Task instructions :: In the entries below, find the line with "black bucket: 4 -> 0" and the line with "purple cactus: 4 -> 2"; give again those lines and every line between them, exactly.

Working data ::

◇ ◇ ◇ ◇

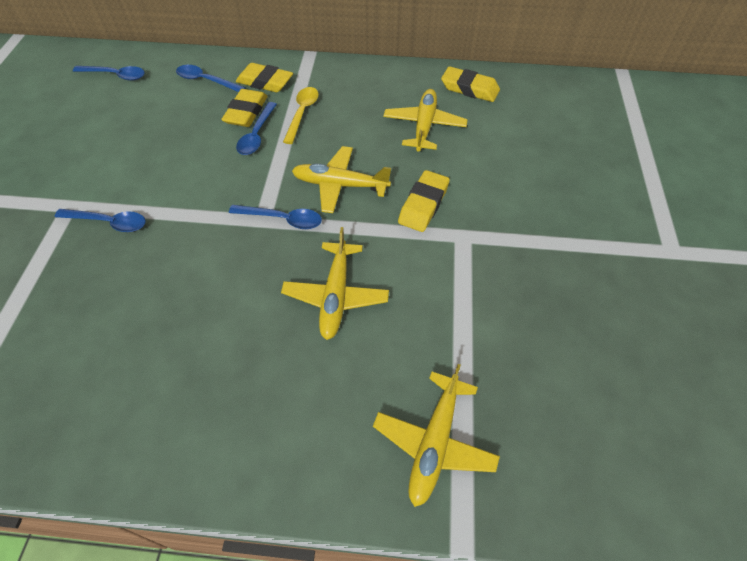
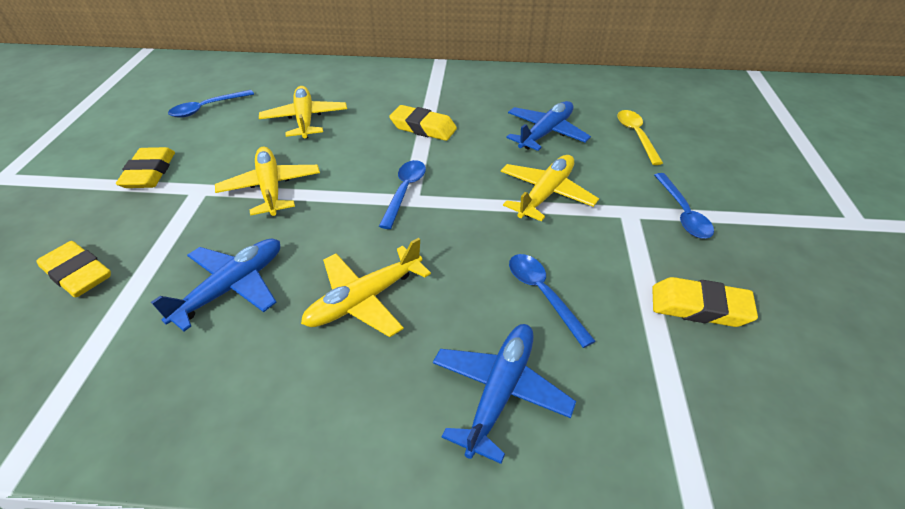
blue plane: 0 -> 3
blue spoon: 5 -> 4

◇ ◇ ◇ ◇

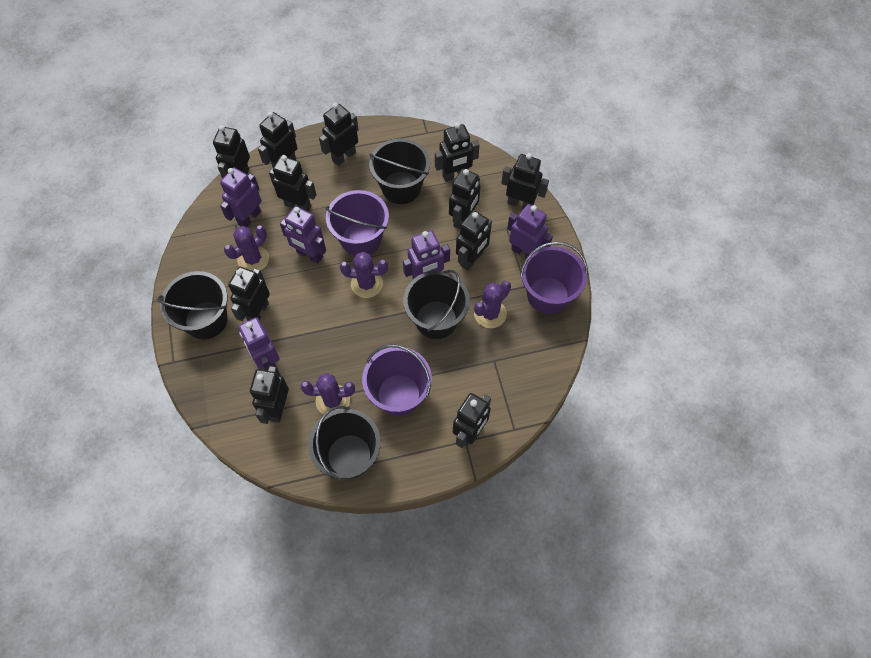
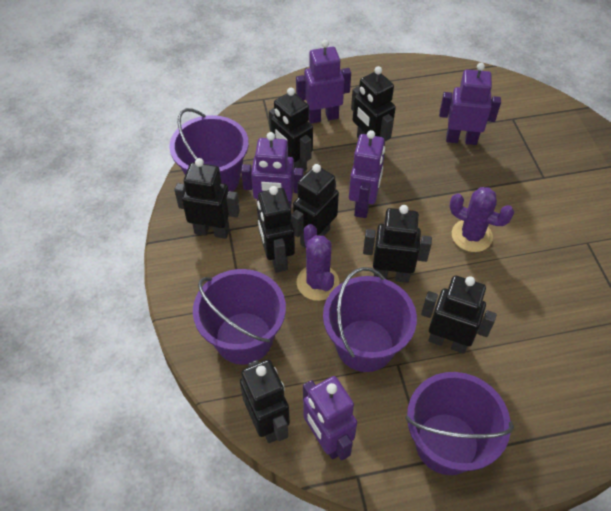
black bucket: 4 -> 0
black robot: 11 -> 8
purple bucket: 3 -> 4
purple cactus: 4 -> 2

◇ ◇ ◇ ◇

Written reply ::
black bucket: 4 -> 0
black robot: 11 -> 8
purple bucket: 3 -> 4
purple cactus: 4 -> 2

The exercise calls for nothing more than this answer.